**Problem to work on**: Retype all of the items below verbatim, leaving the pictures out of your copy.

Segment Open

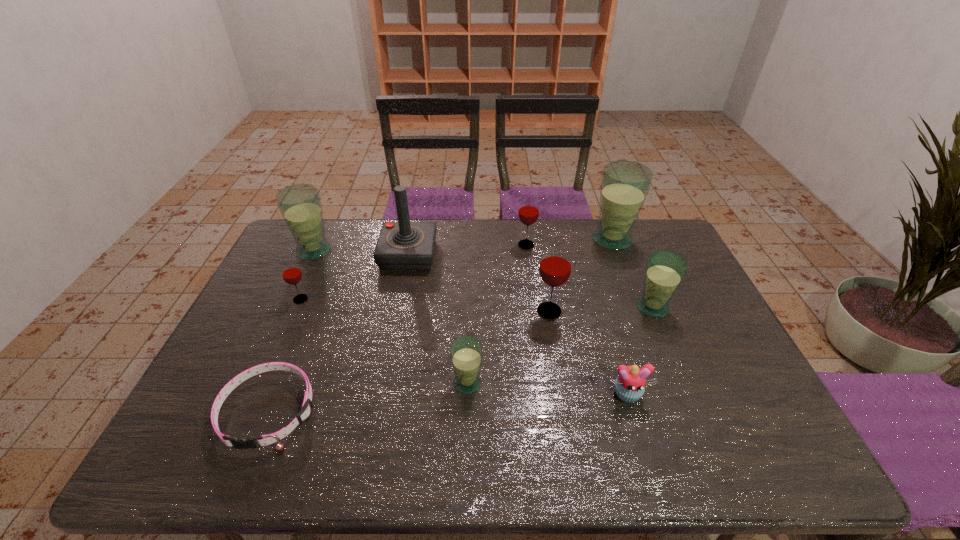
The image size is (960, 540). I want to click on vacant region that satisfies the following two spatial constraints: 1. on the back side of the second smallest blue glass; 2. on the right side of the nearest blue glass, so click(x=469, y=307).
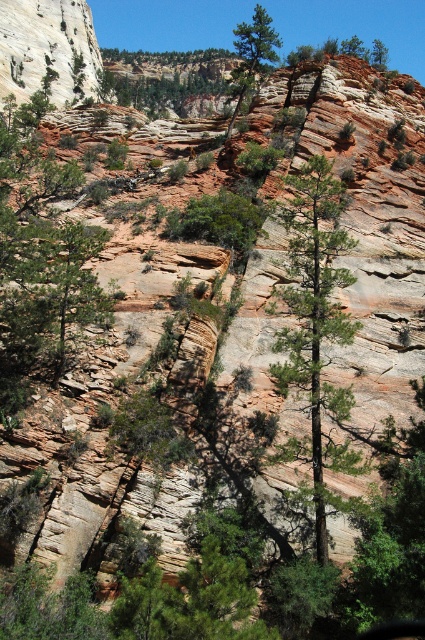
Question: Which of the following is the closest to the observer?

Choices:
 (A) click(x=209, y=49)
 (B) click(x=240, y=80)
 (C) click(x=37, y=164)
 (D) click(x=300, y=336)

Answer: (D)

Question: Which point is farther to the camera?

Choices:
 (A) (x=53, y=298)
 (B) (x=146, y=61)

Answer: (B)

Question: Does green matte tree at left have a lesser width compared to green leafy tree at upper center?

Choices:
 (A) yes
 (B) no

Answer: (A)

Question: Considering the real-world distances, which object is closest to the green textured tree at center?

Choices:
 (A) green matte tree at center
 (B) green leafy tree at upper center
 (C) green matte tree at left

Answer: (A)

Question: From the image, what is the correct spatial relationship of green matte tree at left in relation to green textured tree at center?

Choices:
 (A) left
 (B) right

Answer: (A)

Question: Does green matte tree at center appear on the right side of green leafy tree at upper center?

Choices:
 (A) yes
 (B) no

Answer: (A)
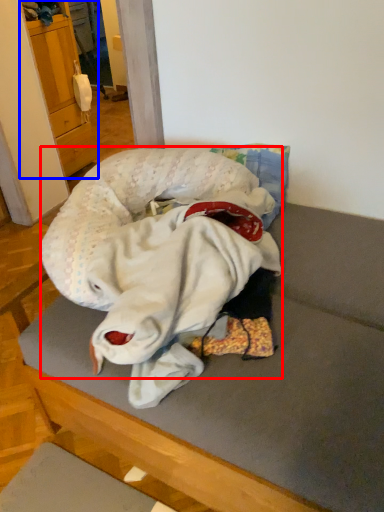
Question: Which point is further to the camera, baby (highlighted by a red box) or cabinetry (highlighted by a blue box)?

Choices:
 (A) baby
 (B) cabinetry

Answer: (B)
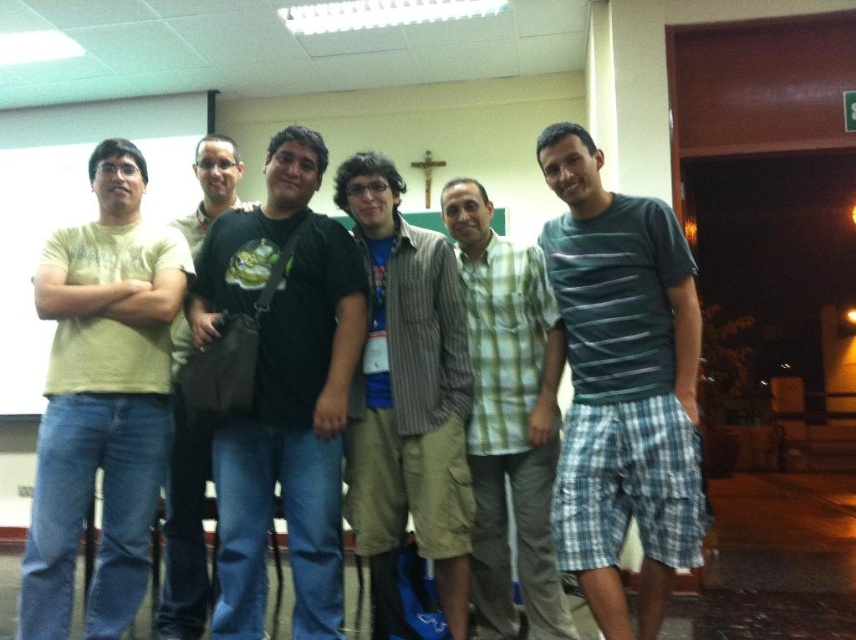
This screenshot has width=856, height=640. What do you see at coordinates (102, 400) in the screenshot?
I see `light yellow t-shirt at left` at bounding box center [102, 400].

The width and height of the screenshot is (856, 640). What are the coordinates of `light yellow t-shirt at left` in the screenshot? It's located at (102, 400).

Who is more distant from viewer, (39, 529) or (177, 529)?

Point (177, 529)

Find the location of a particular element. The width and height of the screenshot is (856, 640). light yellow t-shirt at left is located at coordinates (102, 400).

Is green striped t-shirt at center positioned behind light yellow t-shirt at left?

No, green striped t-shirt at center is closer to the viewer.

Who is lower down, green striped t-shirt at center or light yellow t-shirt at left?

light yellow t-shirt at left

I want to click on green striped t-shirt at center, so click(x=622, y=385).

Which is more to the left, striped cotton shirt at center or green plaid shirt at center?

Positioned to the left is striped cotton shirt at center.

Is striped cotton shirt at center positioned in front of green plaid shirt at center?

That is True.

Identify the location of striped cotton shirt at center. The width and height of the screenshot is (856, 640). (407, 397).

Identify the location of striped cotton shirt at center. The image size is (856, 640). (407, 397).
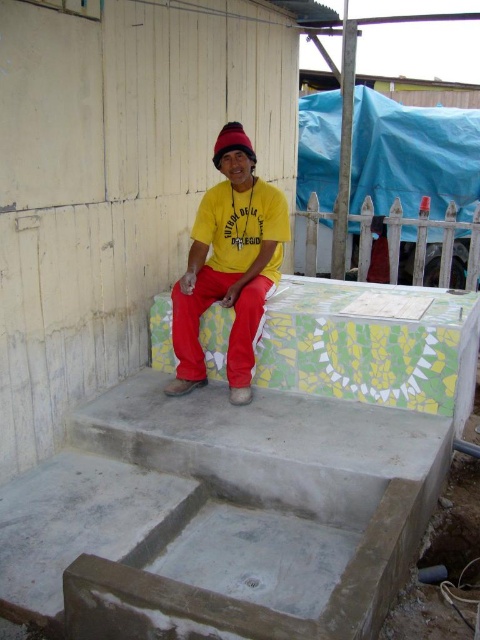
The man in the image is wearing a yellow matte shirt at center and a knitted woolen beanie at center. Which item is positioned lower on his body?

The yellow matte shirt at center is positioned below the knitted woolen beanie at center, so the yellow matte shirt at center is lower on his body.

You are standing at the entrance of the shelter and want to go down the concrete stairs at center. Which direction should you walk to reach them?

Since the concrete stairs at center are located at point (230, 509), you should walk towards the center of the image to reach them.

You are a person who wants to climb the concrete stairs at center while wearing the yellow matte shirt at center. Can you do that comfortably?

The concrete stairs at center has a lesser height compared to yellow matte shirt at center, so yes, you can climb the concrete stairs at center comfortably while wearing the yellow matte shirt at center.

Segment Closed

**Written answer**:
The image size is (960, 540). I want to click on vacant region that satisfies the following two spatial constraints: 1. on the back side of the second smallest blue glass; 2. on the right side of the nearest blue glass, so click(x=469, y=307).
Question: Which of the following is the closest to the observer?

Choices:
 (A) click(x=209, y=49)
 (B) click(x=240, y=80)
 (C) click(x=37, y=164)
 (D) click(x=300, y=336)

Answer: (D)

Question: Which point is farther to the camera?

Choices:
 (A) (x=53, y=298)
 (B) (x=146, y=61)

Answer: (B)

Question: Does green matte tree at left have a lesser width compared to green leafy tree at upper center?

Choices:
 (A) yes
 (B) no

Answer: (A)

Question: Considering the real-world distances, which object is closest to the green textured tree at center?

Choices:
 (A) green matte tree at center
 (B) green leafy tree at upper center
 (C) green matte tree at left

Answer: (A)

Question: From the image, what is the correct spatial relationship of green matte tree at left in relation to green textured tree at center?

Choices:
 (A) left
 (B) right

Answer: (A)

Question: Does green matte tree at center appear on the right side of green leafy tree at upper center?

Choices:
 (A) yes
 (B) no

Answer: (A)
Question: Which point is further to the camera, baby (highlighted by a red box) or cabinetry (highlighted by a blue box)?

Choices:
 (A) baby
 (B) cabinetry

Answer: (B)
This screenshot has width=856, height=640. What do you see at coordinates (102, 400) in the screenshot?
I see `light yellow t-shirt at left` at bounding box center [102, 400].

The width and height of the screenshot is (856, 640). What are the coordinates of `light yellow t-shirt at left` in the screenshot? It's located at (102, 400).

Who is more distant from viewer, (39, 529) or (177, 529)?

Point (177, 529)

Find the location of a particular element. The width and height of the screenshot is (856, 640). light yellow t-shirt at left is located at coordinates (102, 400).

Is green striped t-shirt at center positioned behind light yellow t-shirt at left?

No, green striped t-shirt at center is closer to the viewer.

Who is lower down, green striped t-shirt at center or light yellow t-shirt at left?

light yellow t-shirt at left

I want to click on green striped t-shirt at center, so click(x=622, y=385).

Which is more to the left, striped cotton shirt at center or green plaid shirt at center?

Positioned to the left is striped cotton shirt at center.

Is striped cotton shirt at center positioned in front of green plaid shirt at center?

That is True.

Identify the location of striped cotton shirt at center. The width and height of the screenshot is (856, 640). (407, 397).

Identify the location of striped cotton shirt at center. The image size is (856, 640). (407, 397).
The man in the image is wearing a yellow matte shirt at center and a knitted woolen beanie at center. Which item is positioned lower on his body?

The yellow matte shirt at center is positioned below the knitted woolen beanie at center, so the yellow matte shirt at center is lower on his body.

You are standing at the entrance of the shelter and want to go down the concrete stairs at center. Which direction should you walk to reach them?

Since the concrete stairs at center are located at point (230, 509), you should walk towards the center of the image to reach them.

You are a person who wants to climb the concrete stairs at center while wearing the yellow matte shirt at center. Can you do that comfortably?

The concrete stairs at center has a lesser height compared to yellow matte shirt at center, so yes, you can climb the concrete stairs at center comfortably while wearing the yellow matte shirt at center.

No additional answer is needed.